* _Records drawn from a dataset_:
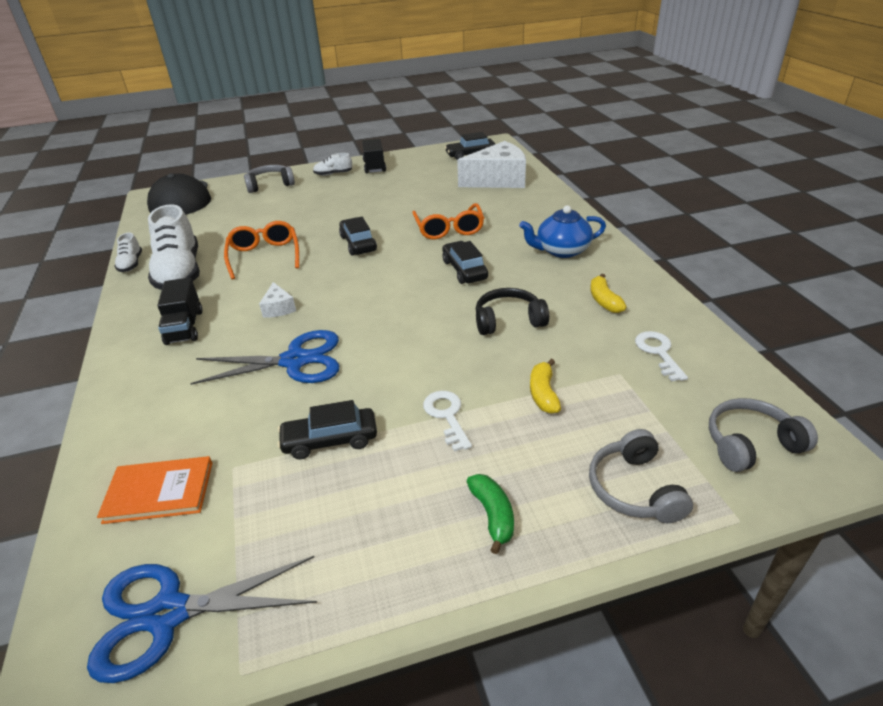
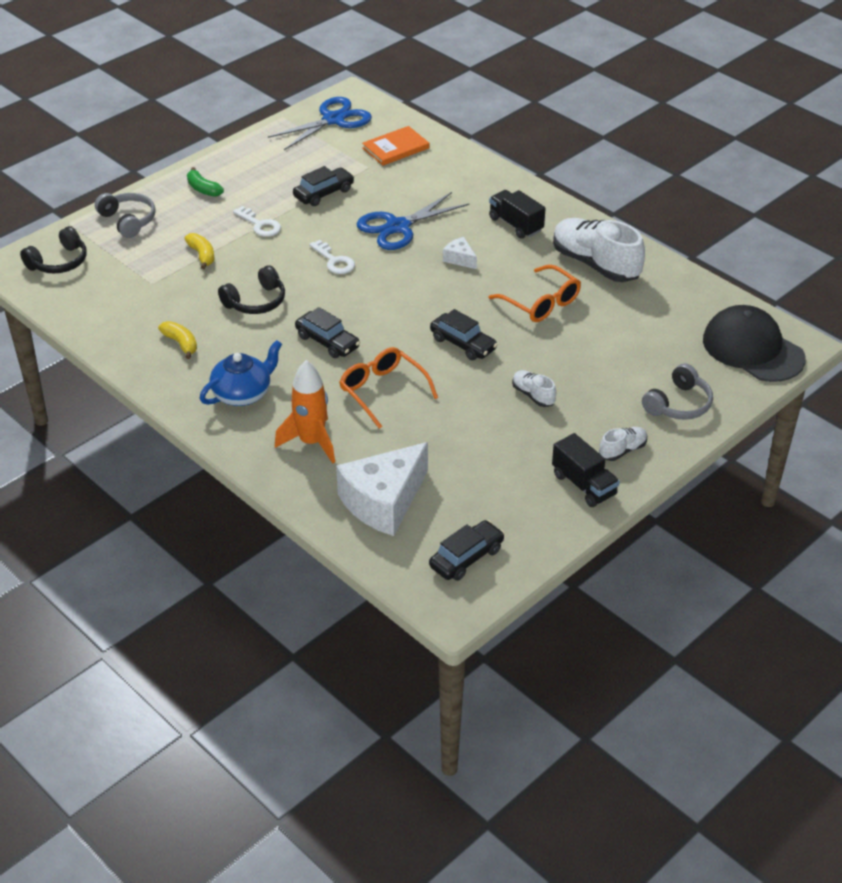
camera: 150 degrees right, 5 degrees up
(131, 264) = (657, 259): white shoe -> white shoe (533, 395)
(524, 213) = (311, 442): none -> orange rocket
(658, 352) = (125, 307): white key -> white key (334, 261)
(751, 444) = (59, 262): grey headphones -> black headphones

...

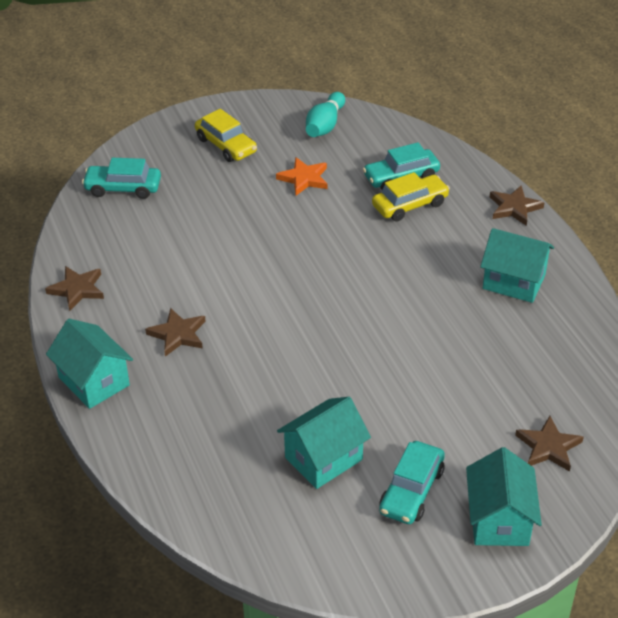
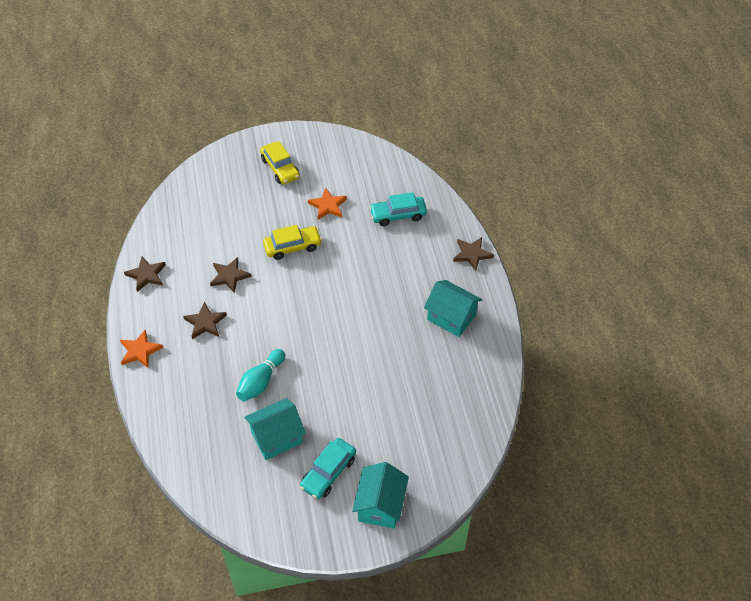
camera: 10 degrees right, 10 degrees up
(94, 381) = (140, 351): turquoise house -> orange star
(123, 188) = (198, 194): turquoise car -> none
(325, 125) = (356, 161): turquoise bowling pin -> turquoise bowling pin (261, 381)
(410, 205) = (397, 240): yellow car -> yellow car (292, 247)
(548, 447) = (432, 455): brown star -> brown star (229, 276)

==

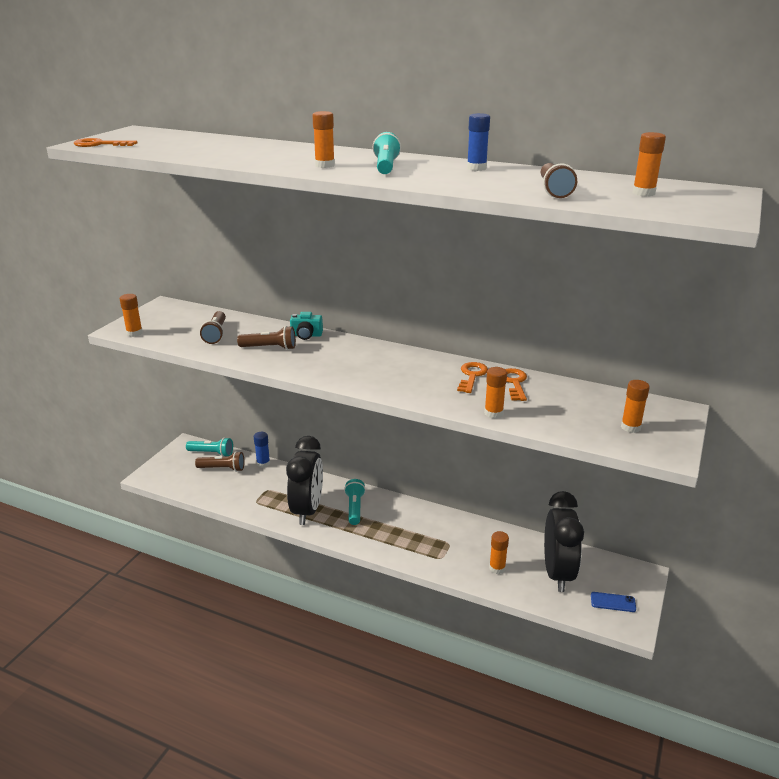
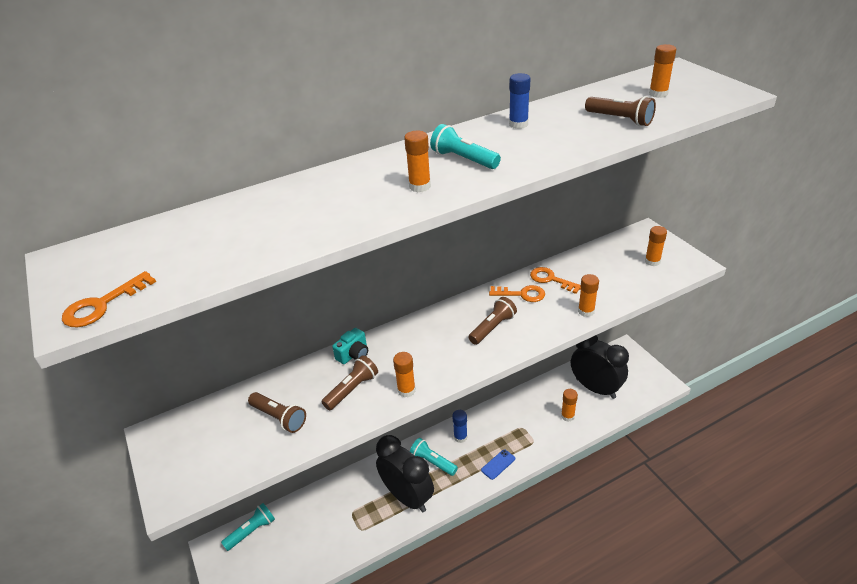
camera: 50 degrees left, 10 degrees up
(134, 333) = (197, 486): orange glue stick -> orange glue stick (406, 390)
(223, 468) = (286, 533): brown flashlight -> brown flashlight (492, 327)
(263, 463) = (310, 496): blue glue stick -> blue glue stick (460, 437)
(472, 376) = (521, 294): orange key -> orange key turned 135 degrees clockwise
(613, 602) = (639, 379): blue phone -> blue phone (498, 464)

* _Activity_:
The lines to return are those in the records above that hold the word "glue".

* _Expected answer_:
(134, 333) = (197, 486): orange glue stick -> orange glue stick (406, 390)
(263, 463) = (310, 496): blue glue stick -> blue glue stick (460, 437)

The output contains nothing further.